**WHAT THIS TASK INVOLVES:** With pictures omitted, transcribe exactly the lines from the one containing "GAS3: MQ-7 -> MQ-2" to the end of the records below.

**Content revision data:**
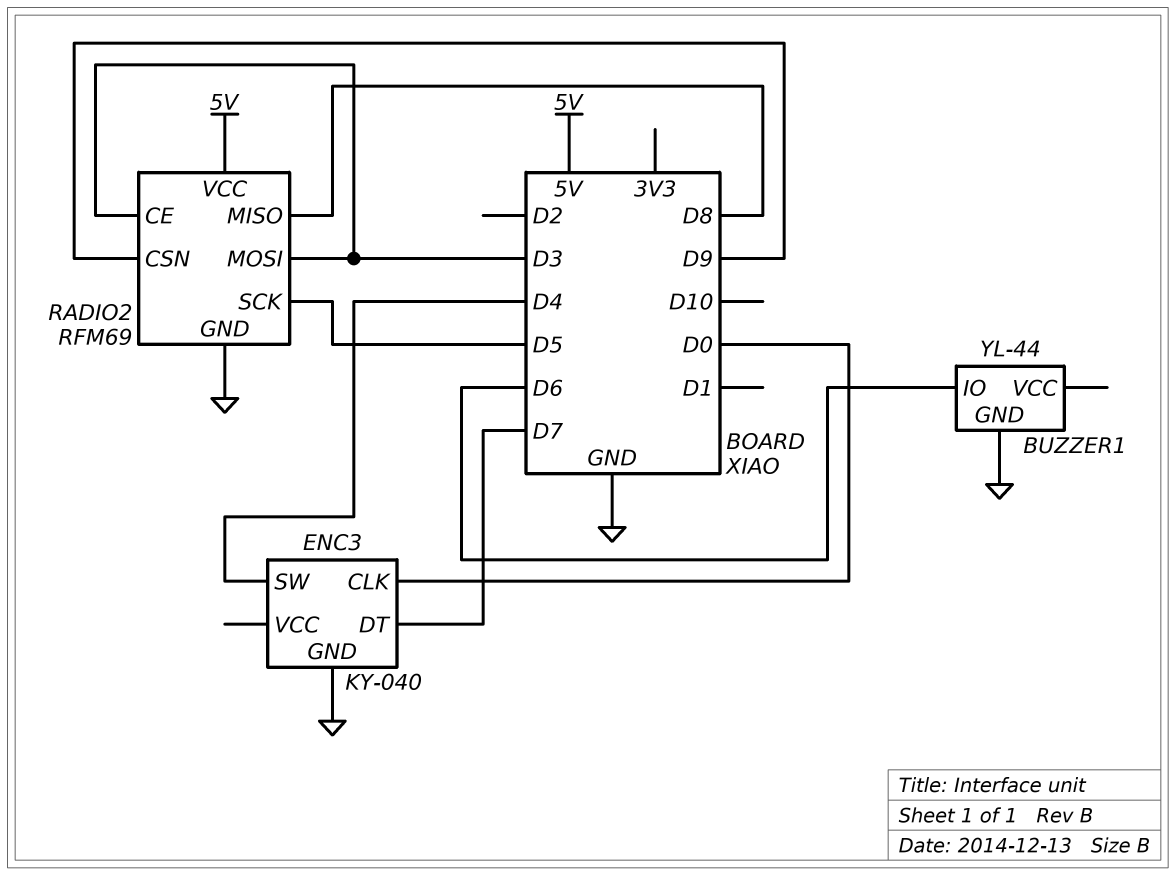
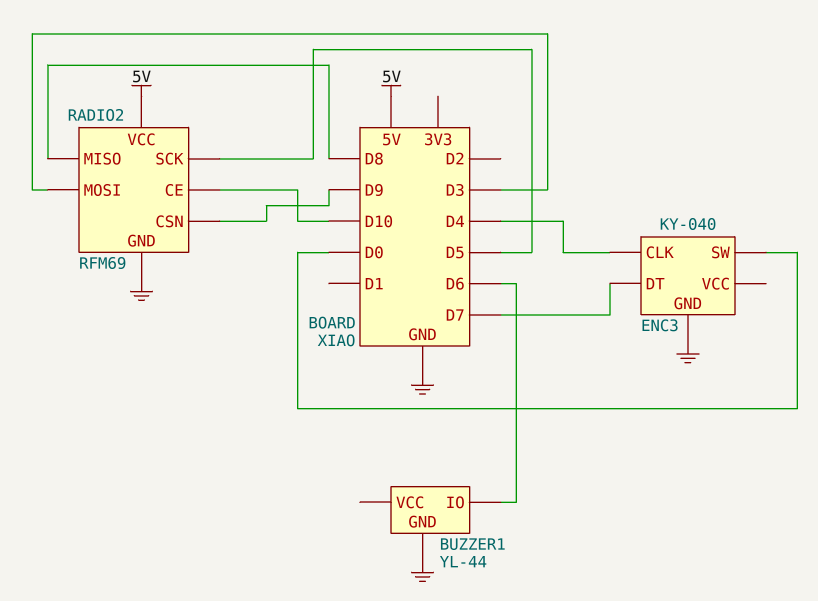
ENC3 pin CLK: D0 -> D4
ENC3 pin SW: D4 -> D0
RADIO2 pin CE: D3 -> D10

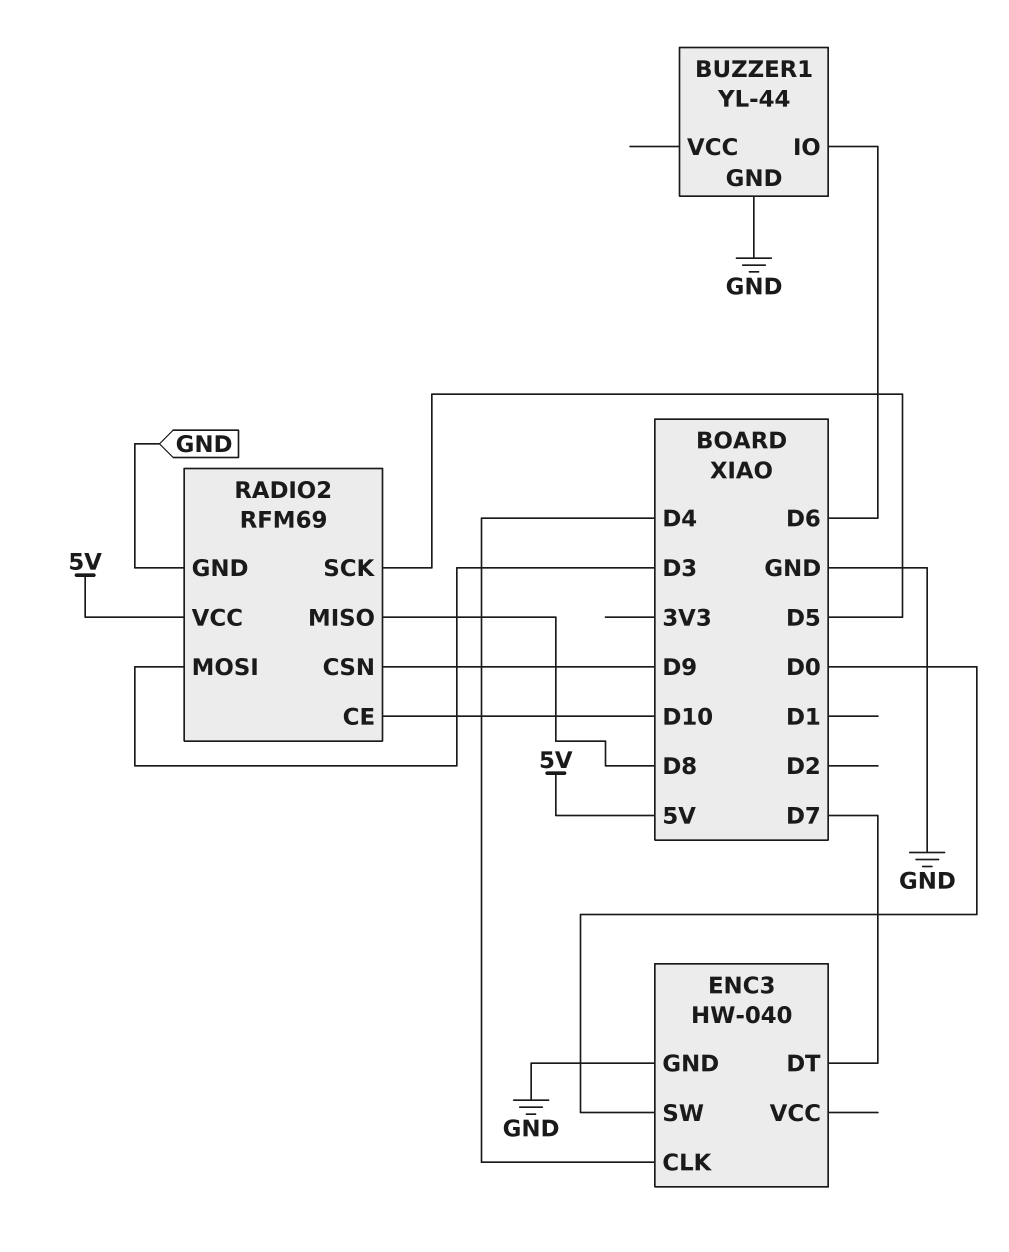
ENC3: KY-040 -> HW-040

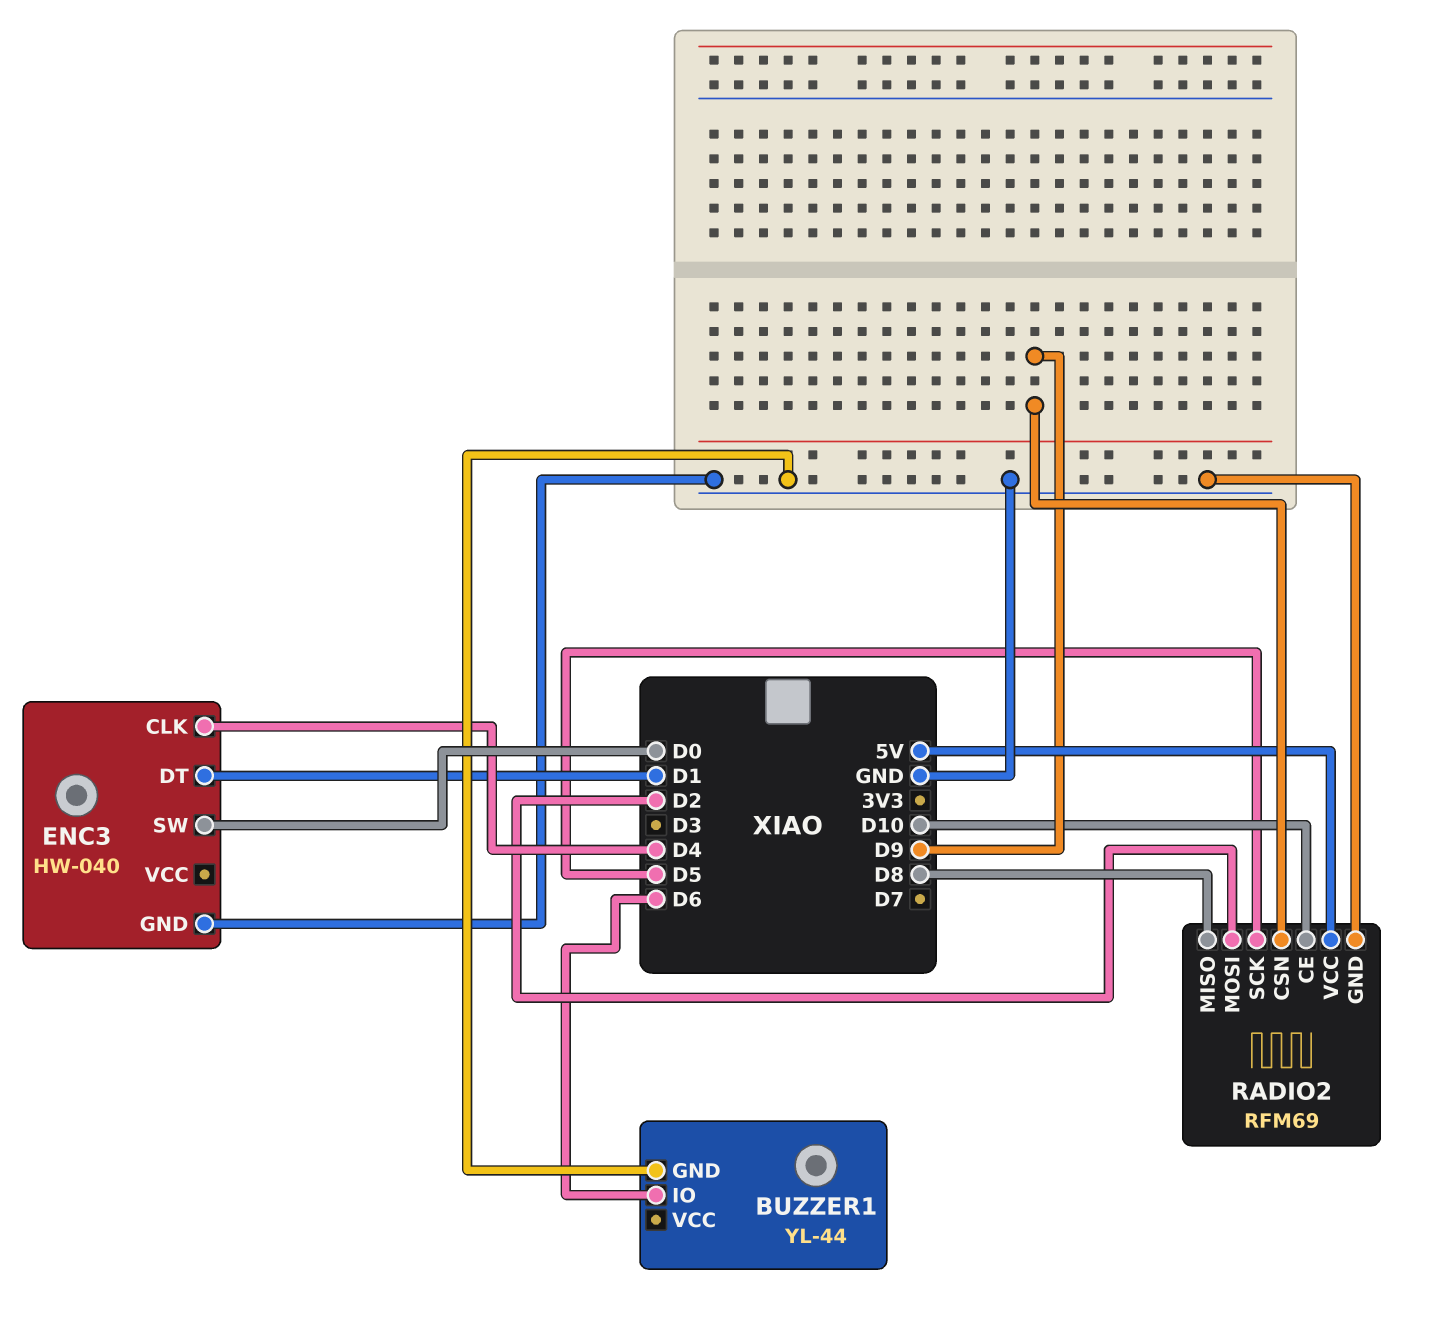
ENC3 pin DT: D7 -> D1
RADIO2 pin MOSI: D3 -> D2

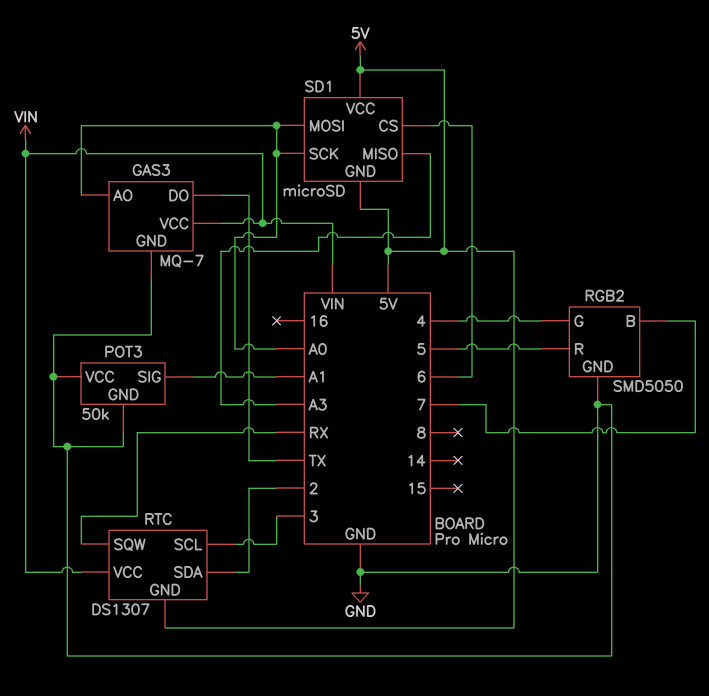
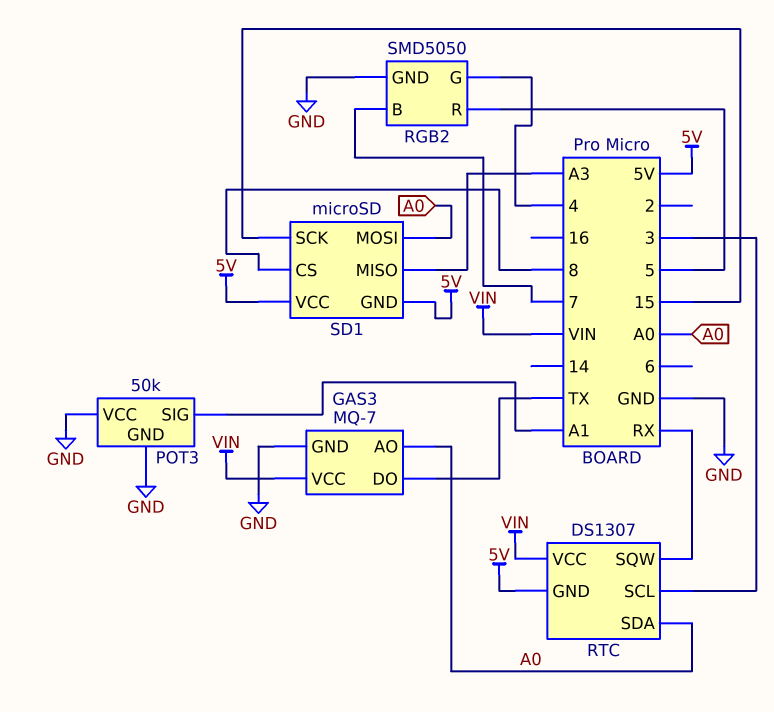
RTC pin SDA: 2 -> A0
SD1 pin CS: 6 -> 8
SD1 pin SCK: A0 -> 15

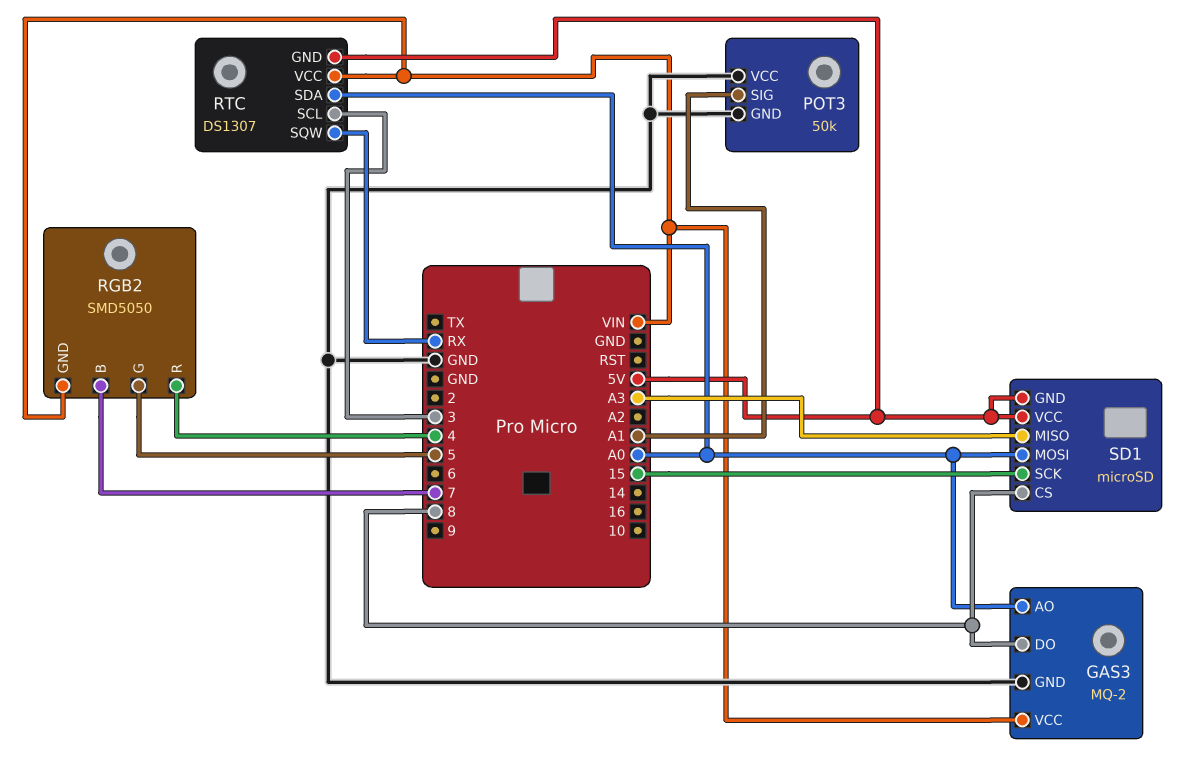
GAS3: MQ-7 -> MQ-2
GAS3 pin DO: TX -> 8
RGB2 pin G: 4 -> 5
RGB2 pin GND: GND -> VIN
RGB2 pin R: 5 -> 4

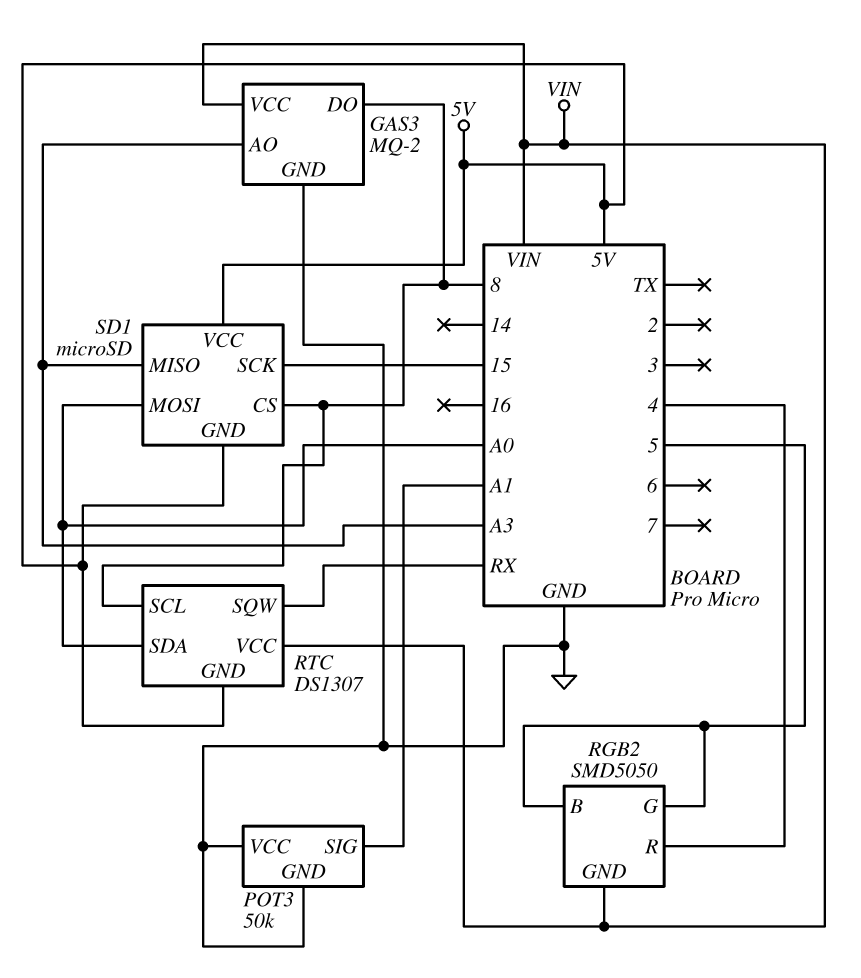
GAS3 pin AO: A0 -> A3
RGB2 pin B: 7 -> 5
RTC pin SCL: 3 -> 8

**SOLUTION:**
GAS3: MQ-7 -> MQ-2
GAS3 pin DO: TX -> 8
RGB2 pin G: 4 -> 5
RGB2 pin GND: GND -> VIN
RGB2 pin R: 5 -> 4

GAS3 pin AO: A0 -> A3
RGB2 pin B: 7 -> 5
RTC pin SCL: 3 -> 8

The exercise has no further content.